- _DIRECTIONS FOR THIS TASK_: Could you filter the records below and return each line that holds "none"?

[Before-and-after change records]
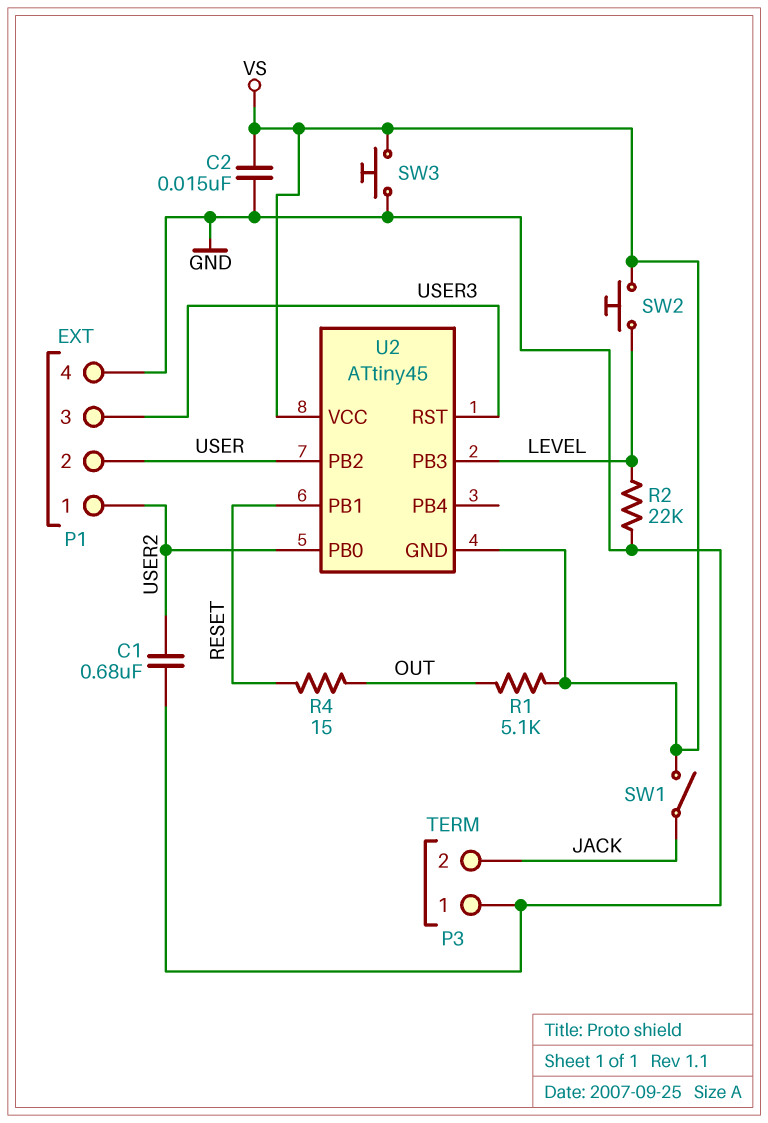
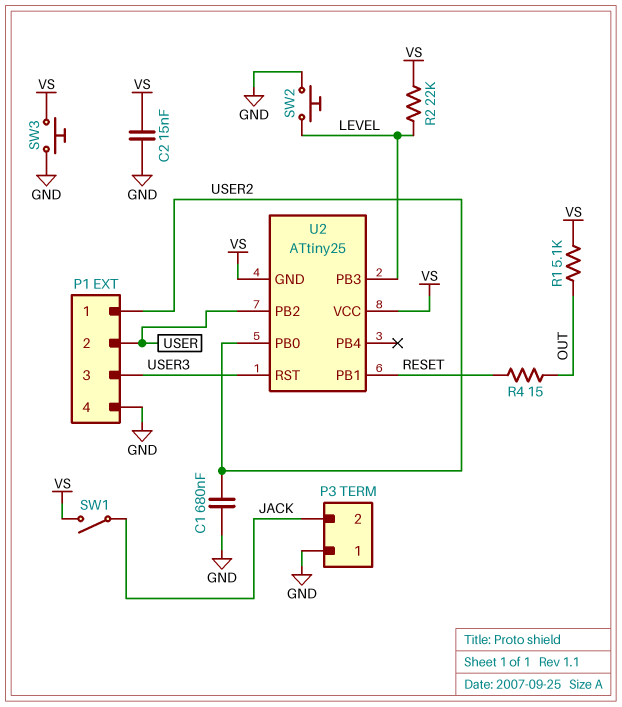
R2: 22k (GND, LEVEL) -> 22k (LEVEL, VS)
SW2: button (LEVEL, VS) -> button (GND, LEVEL)
U2: ATtiny45 -> ATtiny25

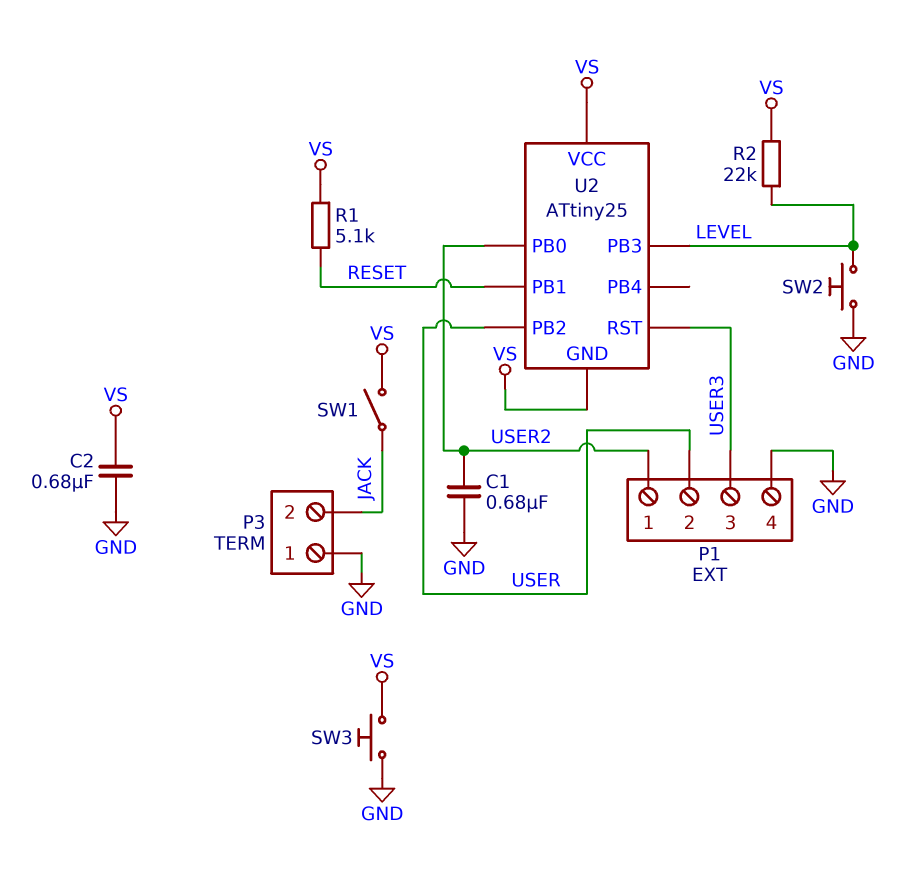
C2: 15nF (GND, VS) -> 680nF (GND, VS)
R1: 5.1k (OUT, VS) -> 5.1k (RESET, VS)
R4: 15 (OUT, RESET) -> none

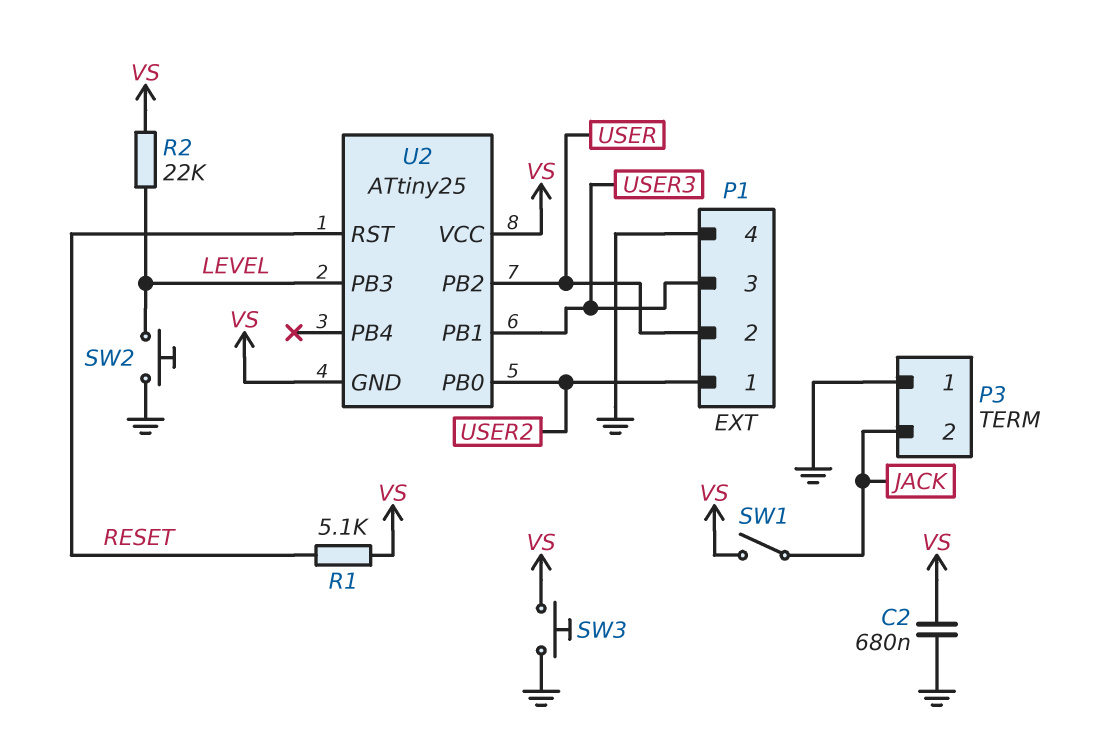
C1: 680nF (GND, USER2) -> none
U2 pin PB1: RESET -> USER3
U2 pin RST: USER3 -> RESET

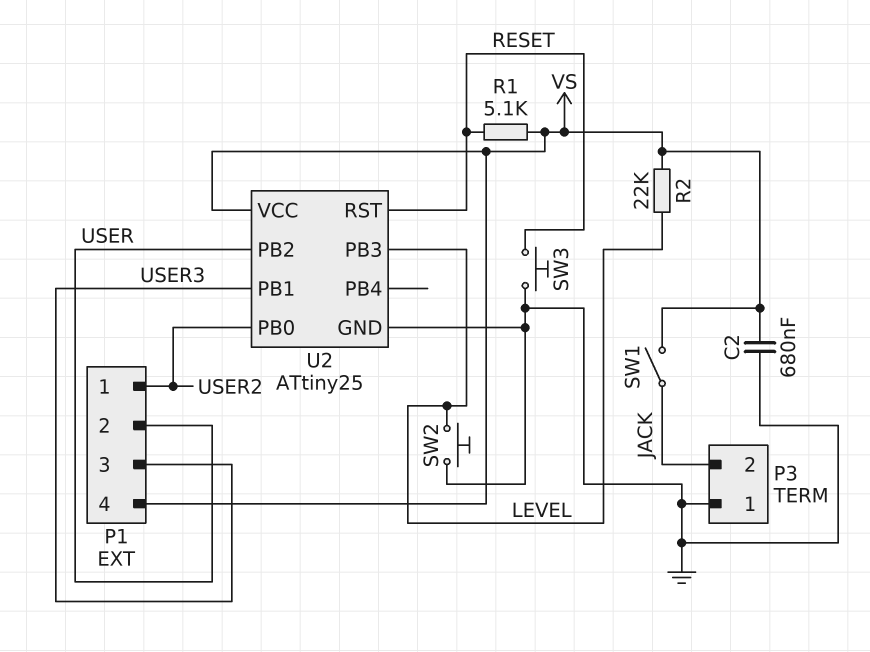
P1 pin 4: GND -> VS
SW3: button (GND, VS) -> button (GND, RESET)
U2 pin GND: VS -> GND

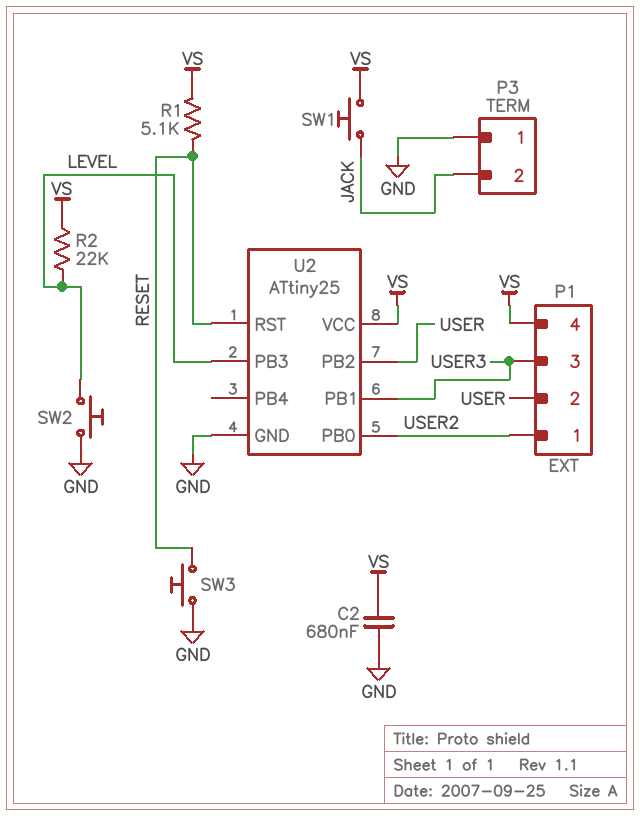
SW1: switch (JACK, VS) -> button (JACK, VS)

- _SOLUTION TO THIS EXERCISE_:
R4: 15 (OUT, RESET) -> none
C1: 680nF (GND, USER2) -> none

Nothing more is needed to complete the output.